> Information supplied
»»

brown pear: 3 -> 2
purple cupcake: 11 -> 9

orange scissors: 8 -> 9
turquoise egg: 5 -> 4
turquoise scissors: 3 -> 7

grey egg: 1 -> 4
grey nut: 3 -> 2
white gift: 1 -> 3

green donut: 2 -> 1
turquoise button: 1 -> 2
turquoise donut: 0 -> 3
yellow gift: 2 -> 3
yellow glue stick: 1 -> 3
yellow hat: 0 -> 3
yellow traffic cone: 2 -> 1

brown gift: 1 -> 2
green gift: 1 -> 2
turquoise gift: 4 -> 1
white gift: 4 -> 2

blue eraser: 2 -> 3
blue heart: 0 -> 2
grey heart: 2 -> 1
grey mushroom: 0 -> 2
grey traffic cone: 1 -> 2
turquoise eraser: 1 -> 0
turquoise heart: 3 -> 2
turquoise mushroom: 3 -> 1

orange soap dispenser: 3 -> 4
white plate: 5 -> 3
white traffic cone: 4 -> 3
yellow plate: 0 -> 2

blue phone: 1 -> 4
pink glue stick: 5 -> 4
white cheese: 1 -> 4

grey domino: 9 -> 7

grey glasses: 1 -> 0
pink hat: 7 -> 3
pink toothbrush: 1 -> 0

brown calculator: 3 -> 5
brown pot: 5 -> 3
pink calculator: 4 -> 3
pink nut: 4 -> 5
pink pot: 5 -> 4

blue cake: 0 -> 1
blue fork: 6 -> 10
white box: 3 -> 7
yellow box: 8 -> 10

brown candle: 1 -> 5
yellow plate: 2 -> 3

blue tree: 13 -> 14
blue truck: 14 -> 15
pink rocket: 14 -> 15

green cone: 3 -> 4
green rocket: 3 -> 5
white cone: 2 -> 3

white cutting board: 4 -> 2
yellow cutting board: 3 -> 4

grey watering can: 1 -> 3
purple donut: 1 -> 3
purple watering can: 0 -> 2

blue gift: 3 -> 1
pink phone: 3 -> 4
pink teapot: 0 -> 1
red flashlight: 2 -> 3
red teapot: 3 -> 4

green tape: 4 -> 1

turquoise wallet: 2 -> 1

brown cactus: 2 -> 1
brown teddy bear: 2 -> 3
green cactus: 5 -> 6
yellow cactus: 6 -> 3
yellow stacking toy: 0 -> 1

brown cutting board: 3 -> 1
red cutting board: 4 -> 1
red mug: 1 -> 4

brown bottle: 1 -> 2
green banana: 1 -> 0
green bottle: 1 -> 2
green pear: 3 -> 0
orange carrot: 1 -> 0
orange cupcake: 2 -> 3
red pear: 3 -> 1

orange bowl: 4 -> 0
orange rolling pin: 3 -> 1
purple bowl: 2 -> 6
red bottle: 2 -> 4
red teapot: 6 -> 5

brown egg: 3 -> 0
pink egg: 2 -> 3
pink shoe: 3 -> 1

««

Line count for the string "pink": please say how many lines in the entries above contain it, with no other words.

11